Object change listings
********

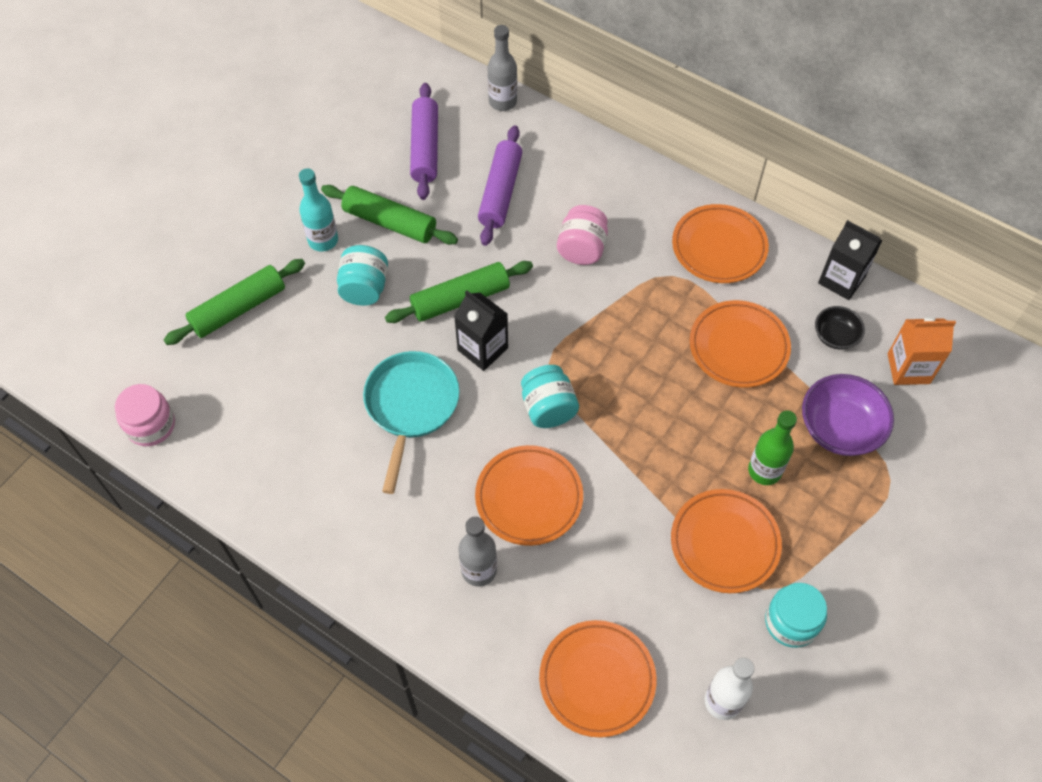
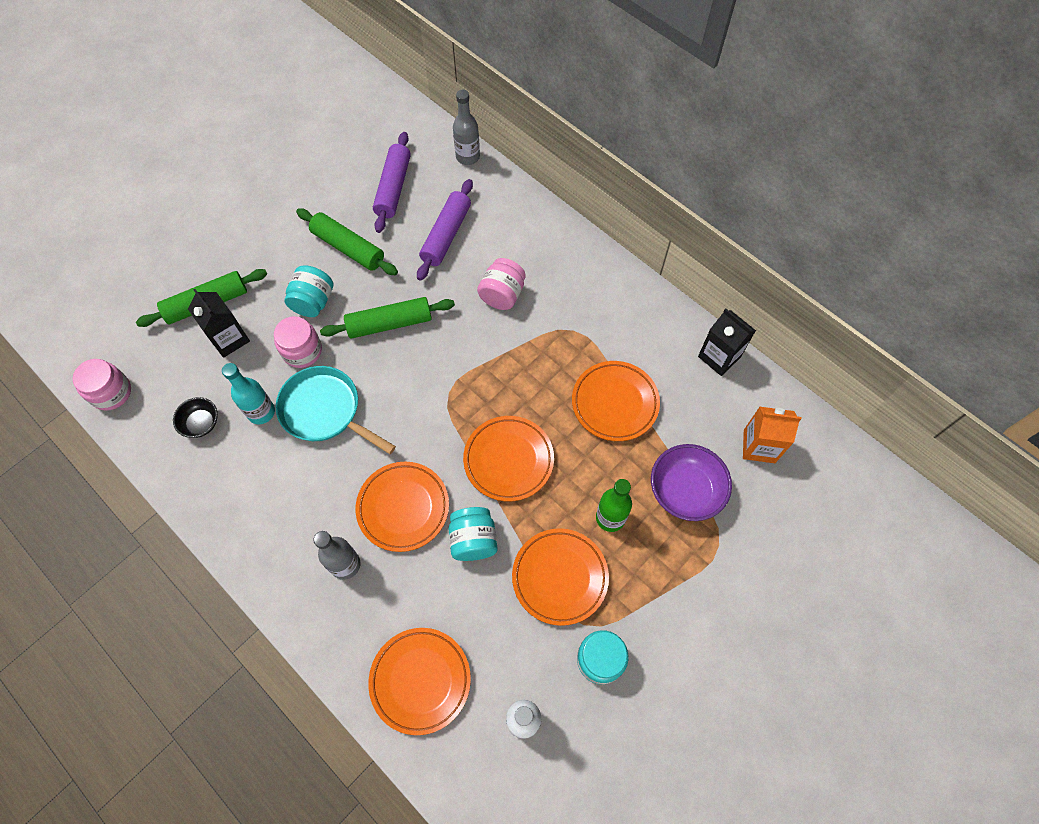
camera: 10 degrees right, 5 degrees up
(323, 240) = (290, 255): turquoise bottle -> turquoise bottle (261, 412)
(366, 344) = (302, 351): none -> pink jar
(411, 407) = (325, 411): turquoise pan -> turquoise pan turned 75 degrees counterclockwise
(482, 349) = (397, 370): black carton -> black carton (229, 339)
(548, 408) = (439, 431): turquoise jar -> turquoise jar (473, 540)
(719, 247) = (619, 311): orange plate -> orange plate (508, 460)
(835, 336) = (701, 406): black bowl -> black bowl (201, 423)

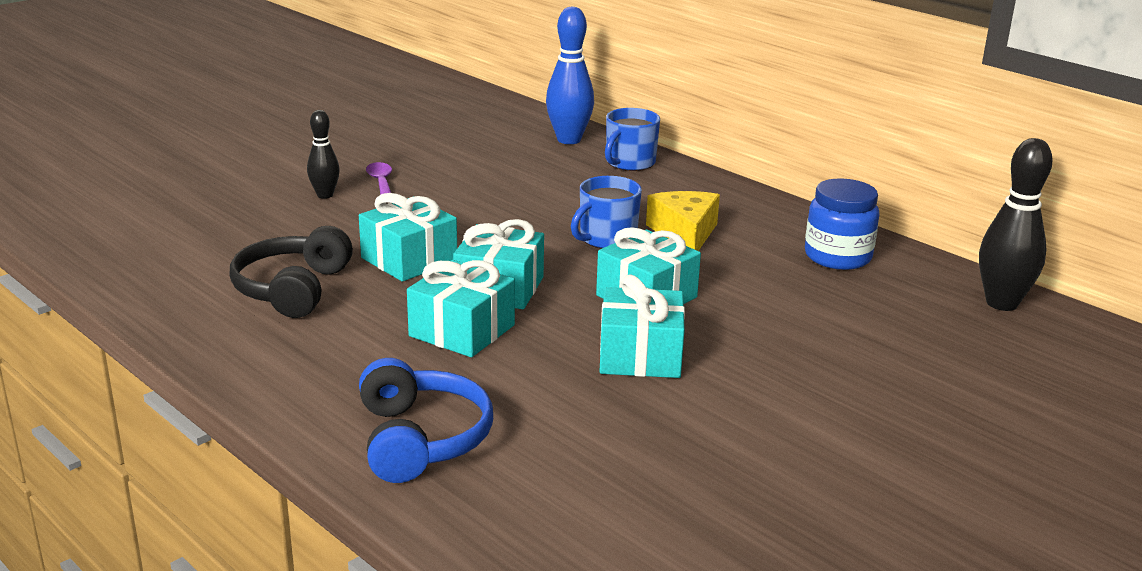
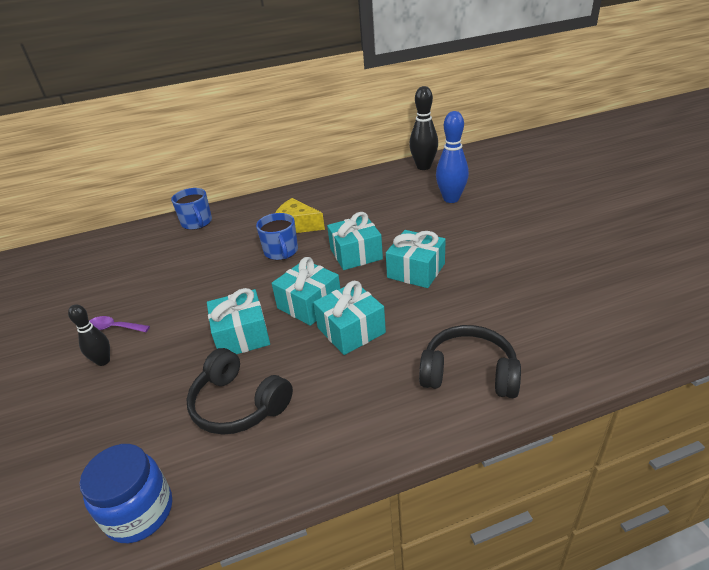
camera: 60 degrees left, 10 degrees up
(420, 439) = (469, 373): blue headphones -> black headphones
(569, 140) = (142, 236): blue bowling pin -> blue bowling pin (451, 199)
(837, 257) = (356, 191): blue jar -> blue jar (140, 512)

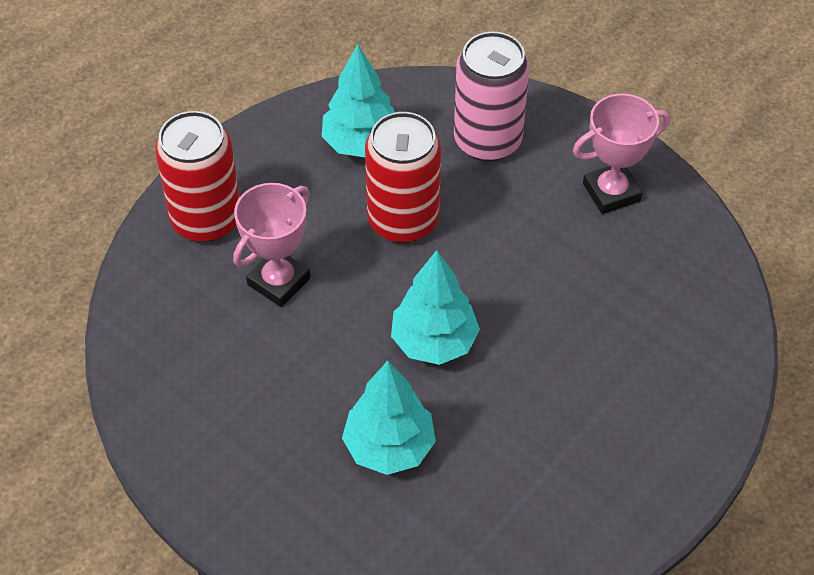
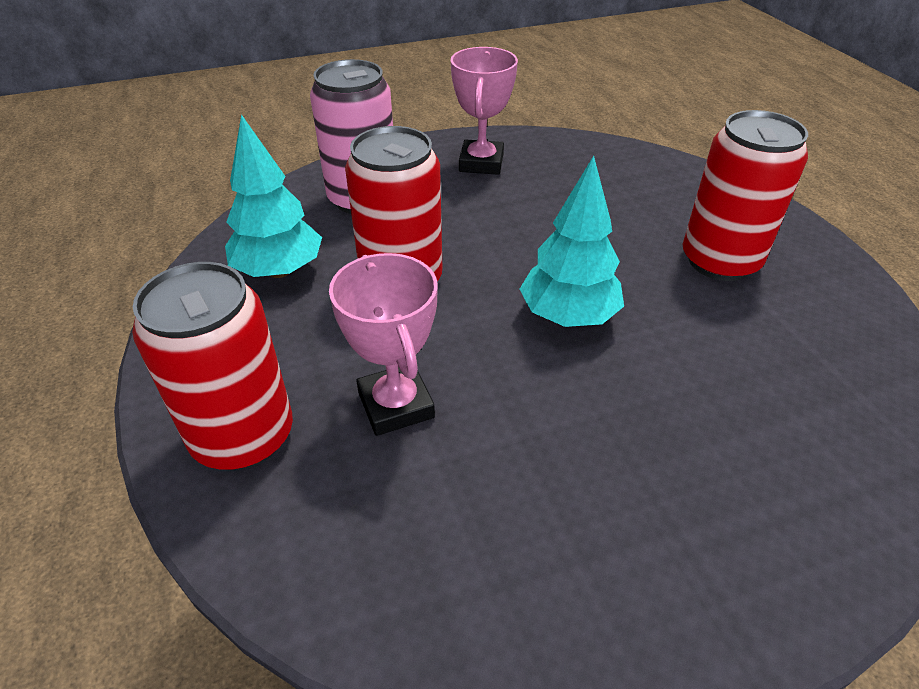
camera: 60 degrees left, 10 degrees down
(389, 447) = (689, 402): turquoise tree -> none
(585, 424) = (720, 261): none -> red can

********

What is being asked
Would you please repeat the entries above verbatim, excluding each picture?

Task output
camera: 10 degrees right, 5 degrees up
(323, 240) = (290, 255): turquoise bottle -> turquoise bottle (261, 412)
(366, 344) = (302, 351): none -> pink jar
(411, 407) = (325, 411): turquoise pan -> turquoise pan turned 75 degrees counterclockwise
(482, 349) = (397, 370): black carton -> black carton (229, 339)
(548, 408) = (439, 431): turquoise jar -> turquoise jar (473, 540)
(719, 247) = (619, 311): orange plate -> orange plate (508, 460)
(835, 336) = (701, 406): black bowl -> black bowl (201, 423)

camera: 60 degrees left, 10 degrees up
(420, 439) = (469, 373): blue headphones -> black headphones
(569, 140) = (142, 236): blue bowling pin -> blue bowling pin (451, 199)
(837, 257) = (356, 191): blue jar -> blue jar (140, 512)

camera: 60 degrees left, 10 degrees down
(389, 447) = (689, 402): turquoise tree -> none
(585, 424) = (720, 261): none -> red can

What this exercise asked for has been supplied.